Exercise directions:
Within the material below, how many lines carry the word "white"? Only that number is wanted.

BEGIN

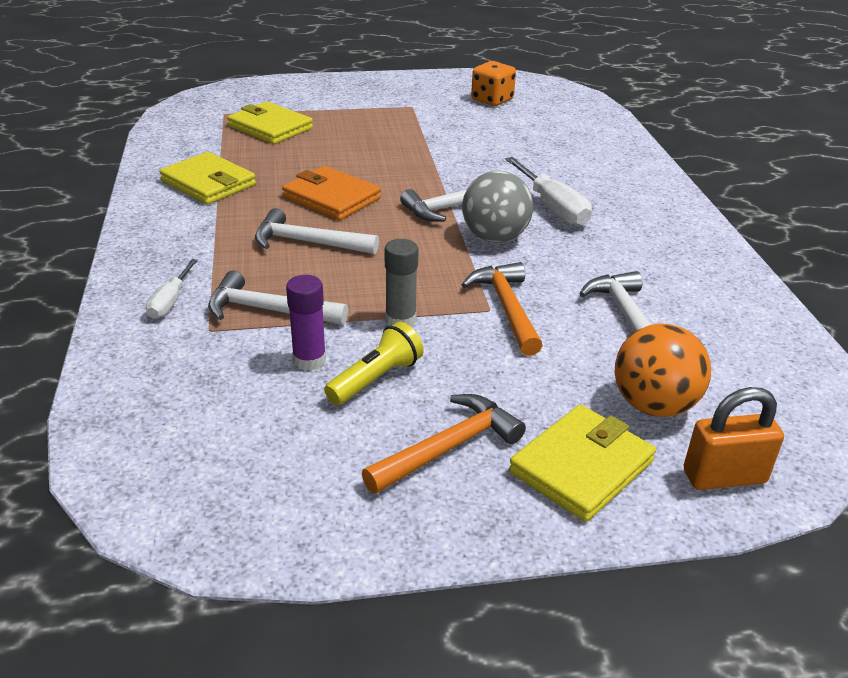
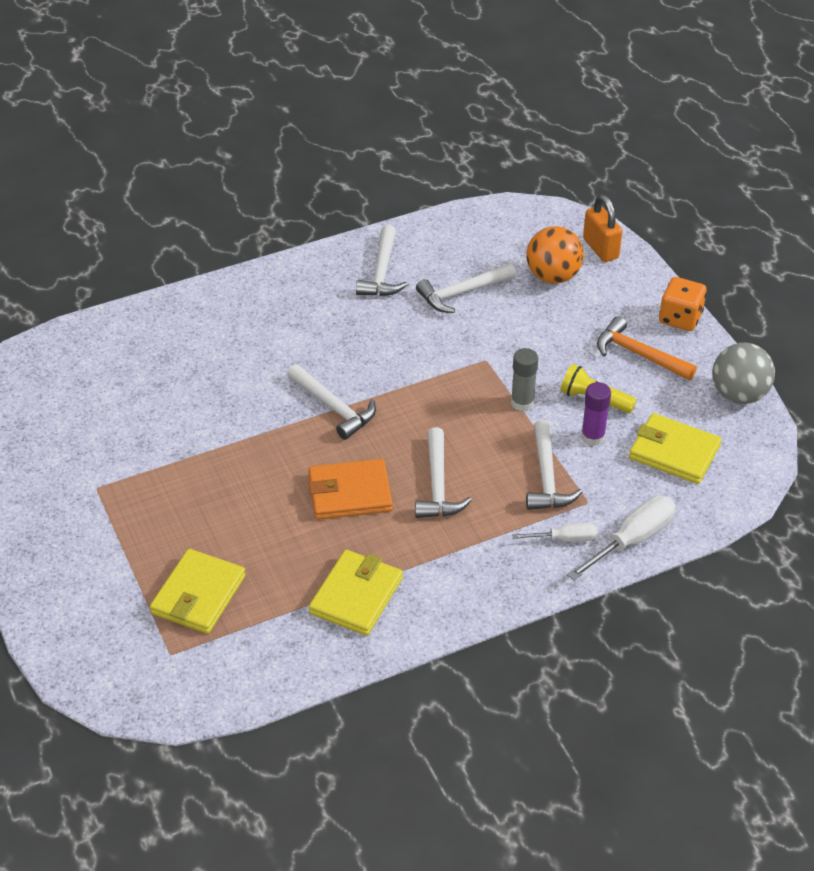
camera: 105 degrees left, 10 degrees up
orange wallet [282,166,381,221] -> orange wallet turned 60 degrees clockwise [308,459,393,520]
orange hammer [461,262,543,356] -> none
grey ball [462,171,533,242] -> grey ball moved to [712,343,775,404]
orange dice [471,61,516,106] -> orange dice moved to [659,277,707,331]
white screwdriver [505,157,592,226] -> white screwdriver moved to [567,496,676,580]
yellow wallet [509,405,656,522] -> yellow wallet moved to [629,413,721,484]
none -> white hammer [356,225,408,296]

END

Expected output:
2